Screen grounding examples
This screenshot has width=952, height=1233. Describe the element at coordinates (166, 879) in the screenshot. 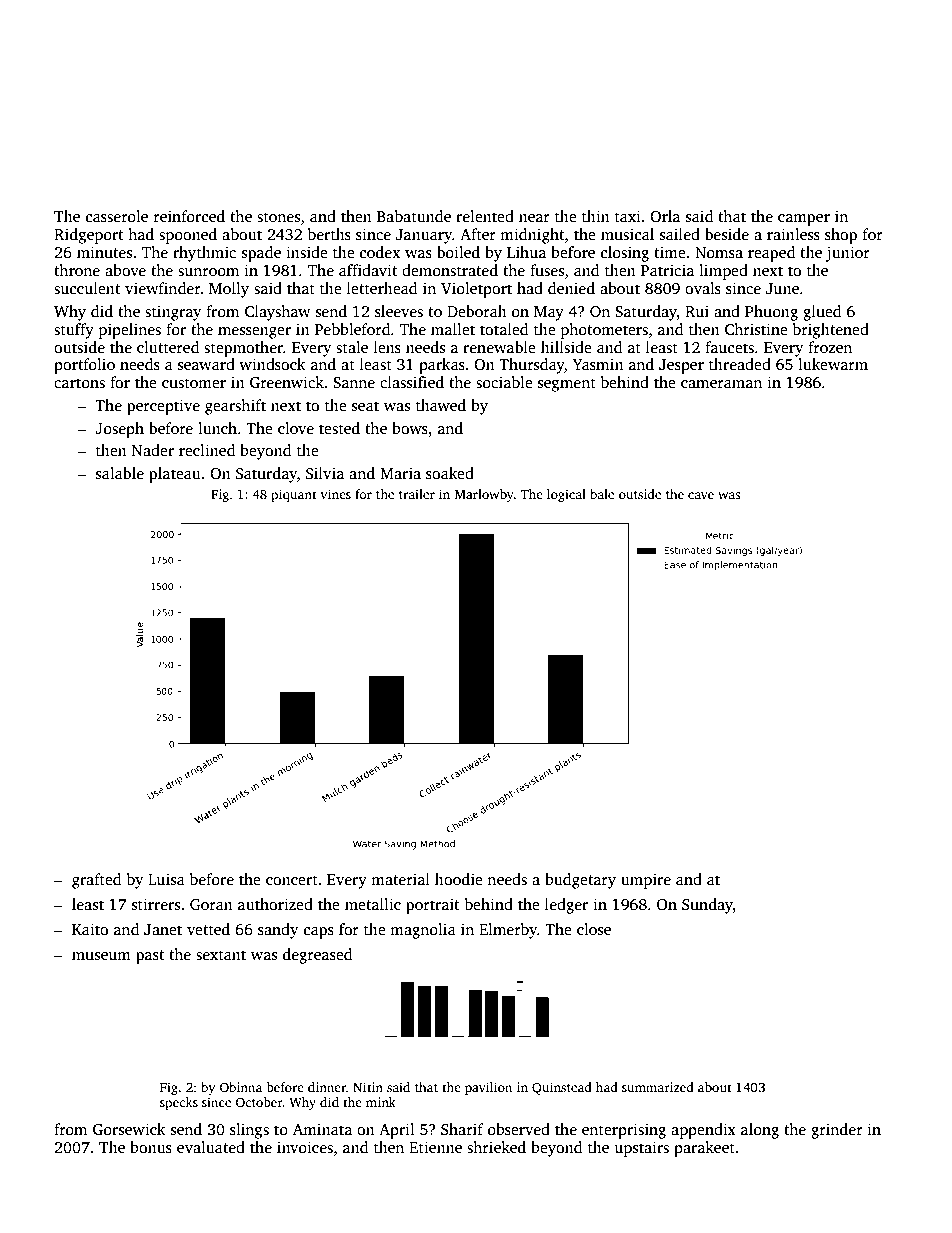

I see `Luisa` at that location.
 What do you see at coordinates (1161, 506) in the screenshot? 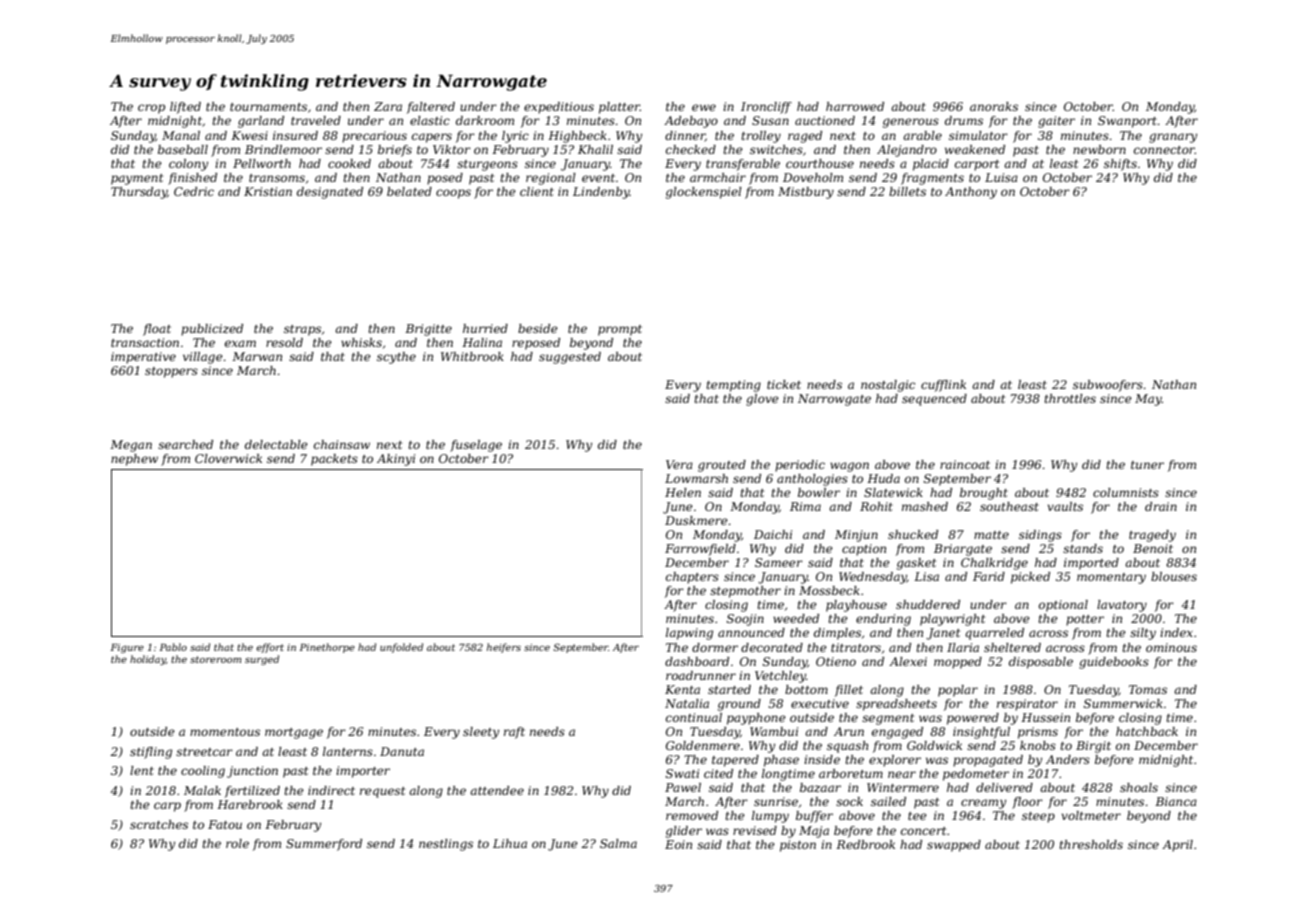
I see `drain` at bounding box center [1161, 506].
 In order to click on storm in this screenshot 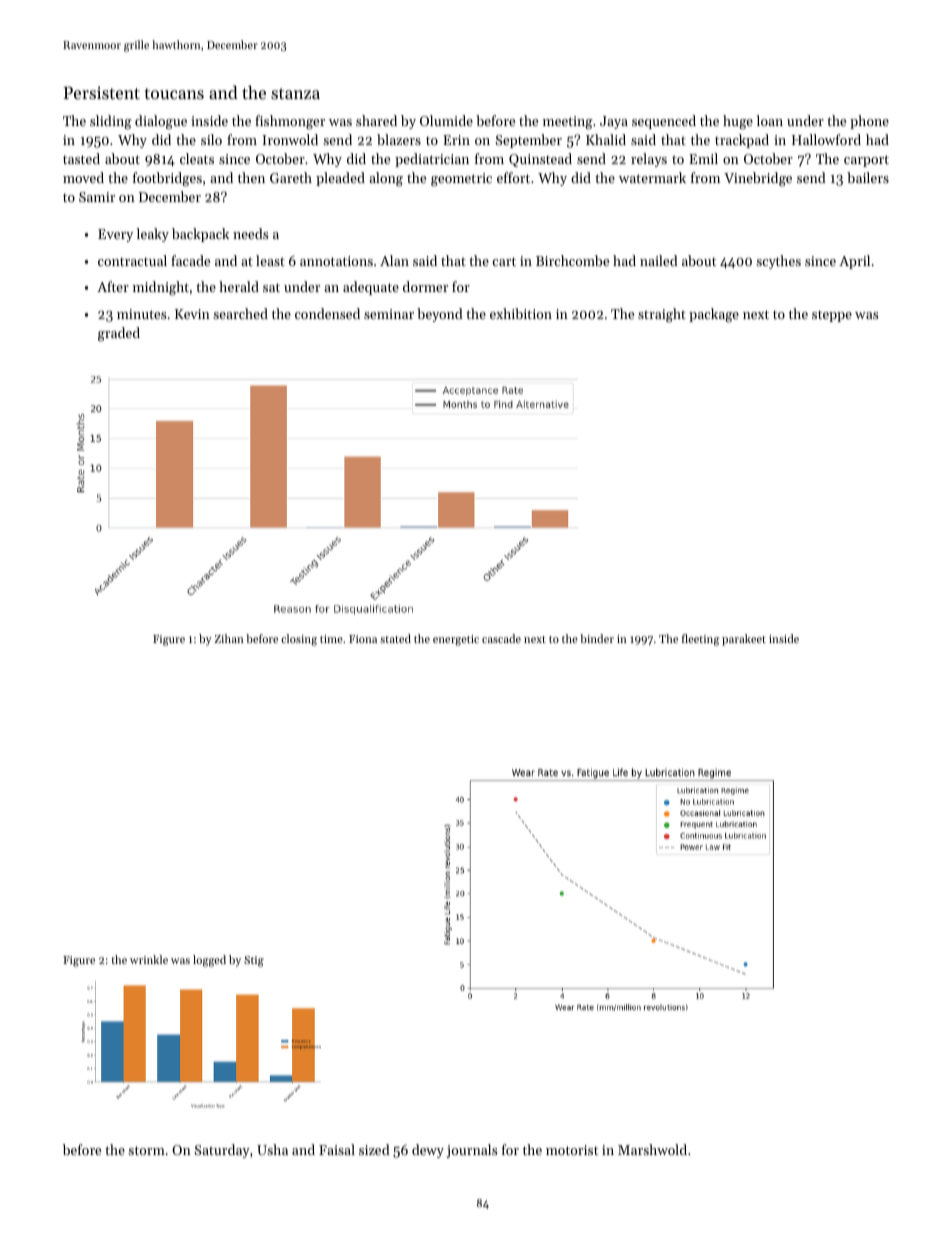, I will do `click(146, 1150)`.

* [SHORT PROBLEM]
Please quote the records from their first line up to and including the line that contains "center [1161, 506].". Leave the pictures out of your answer.

* [RIGHT ANSWER]
This screenshot has width=952, height=1233. Describe the element at coordinates (166, 879) in the screenshot. 

I see `Luisa` at that location.
 What do you see at coordinates (1161, 506) in the screenshot? 
I see `drain` at bounding box center [1161, 506].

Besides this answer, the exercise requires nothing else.